◆ What is required ◆
Please return the listing below word for word, minus its pictures.

◆ Data extract ◆

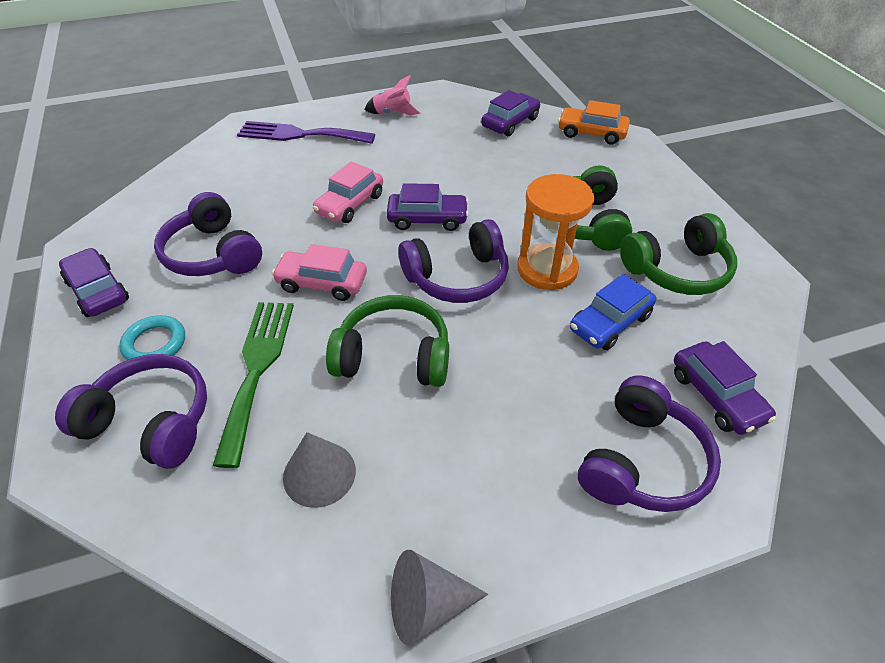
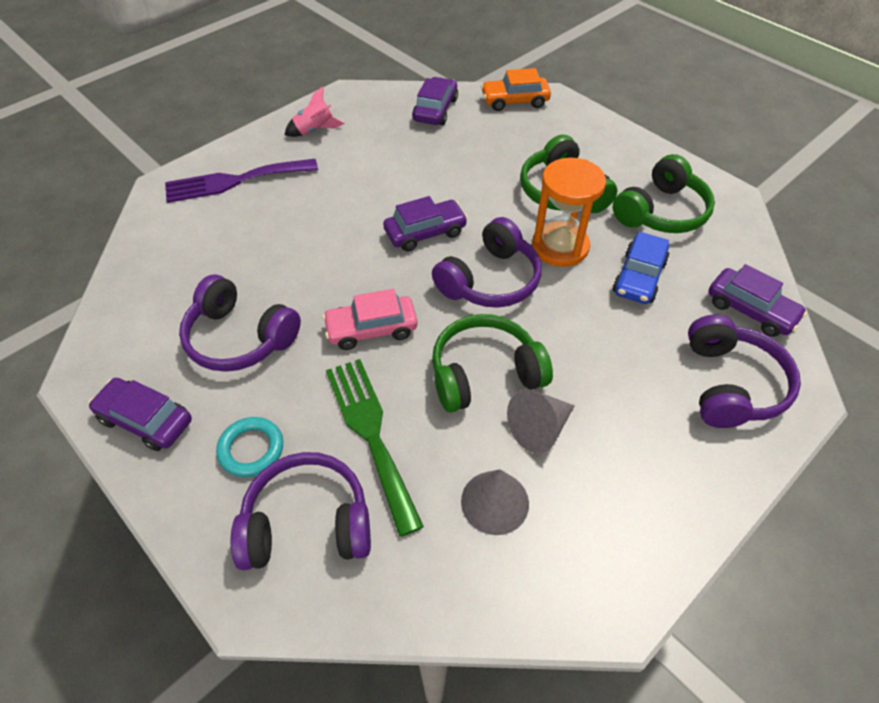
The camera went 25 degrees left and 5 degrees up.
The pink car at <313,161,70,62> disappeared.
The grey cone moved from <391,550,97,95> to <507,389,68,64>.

◆ Exercise solution ◆
The camera went 25 degrees left and 5 degrees up.
The pink car at <313,161,70,62> disappeared.
The grey cone moved from <391,550,97,95> to <507,389,68,64>.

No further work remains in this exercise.